# WORK INSTRUCTIONS
Copy each line of the records that holds the string "moved".

Top of DATA FOR REVIEW

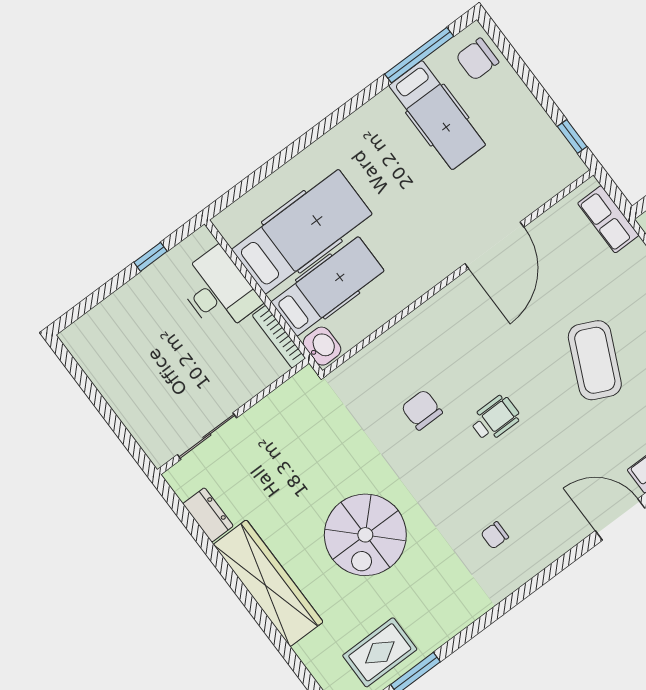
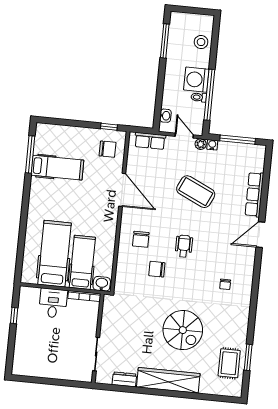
chair: (477, 59) -> (108, 149), moved, turned -90
desk: (218, 291) -> (53, 303), width x0.73
chair: (445, 343) -> (141, 239), added

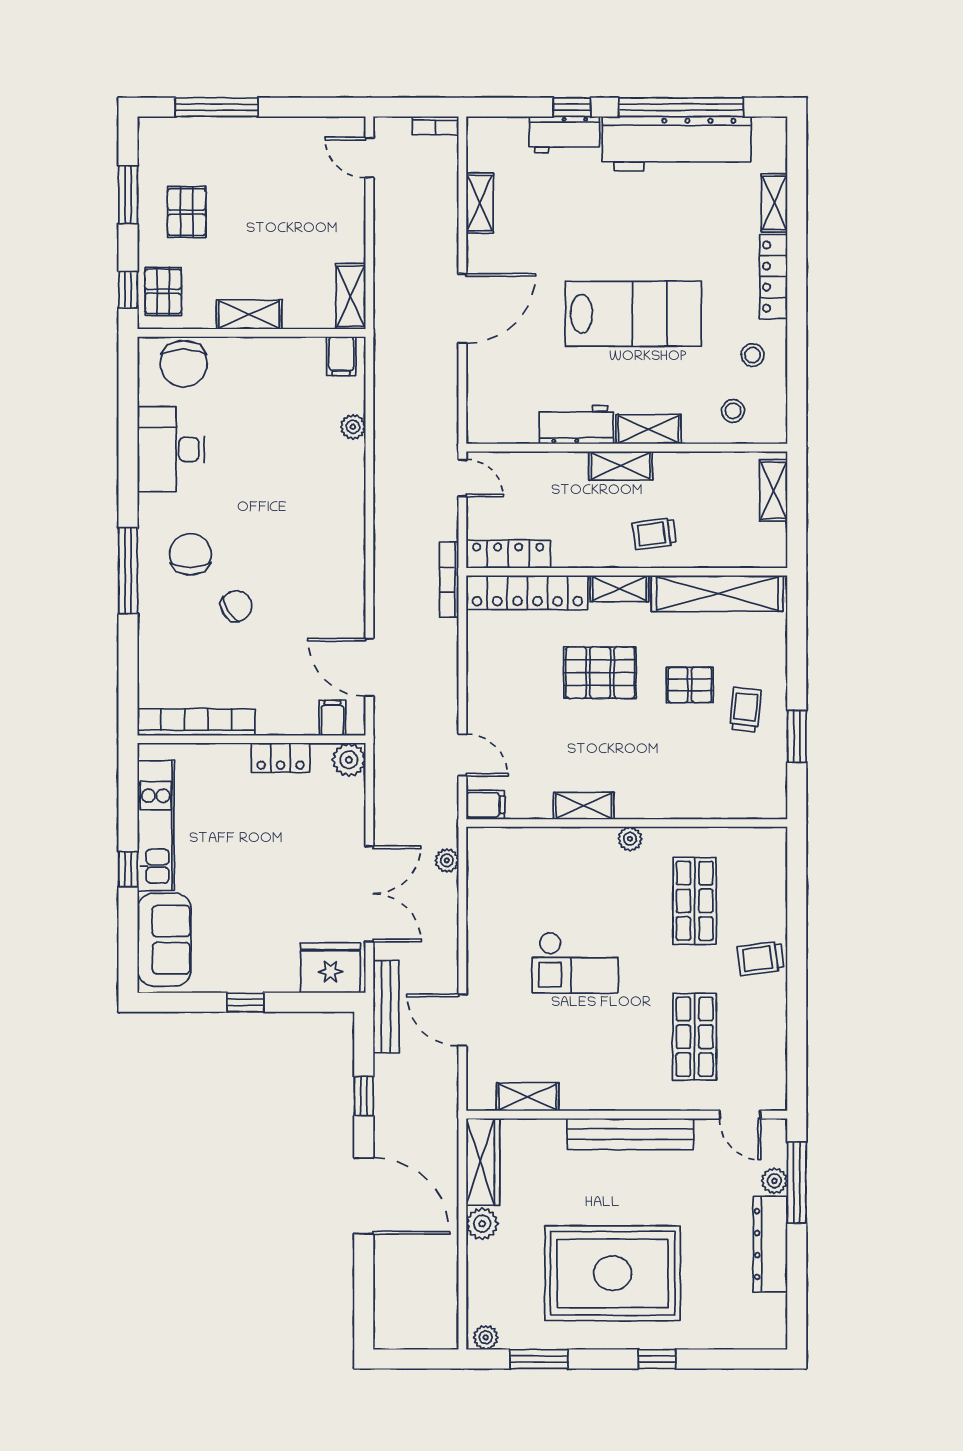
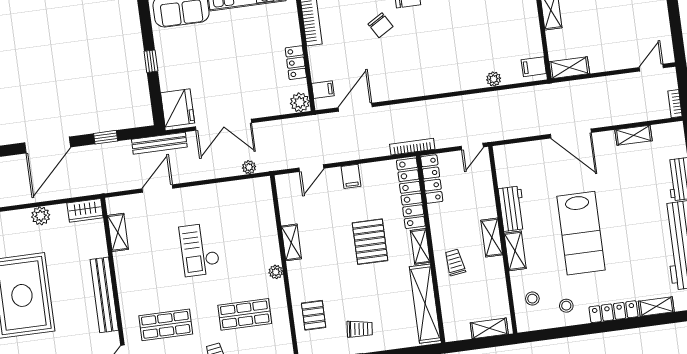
pallet: (690, 685) -> (314, 315), moved
filing cabinet: (485, 805) -> (351, 176), moved
wardrobe: (483, 1162) -> (85, 210), width x0.67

Bottom of DATA FOR REVIEW

# SOLUTION TO THIS EXERCISE
chair: (477, 59) -> (108, 149), moved, turned -90
pallet: (690, 685) -> (314, 315), moved
filing cabinet: (485, 805) -> (351, 176), moved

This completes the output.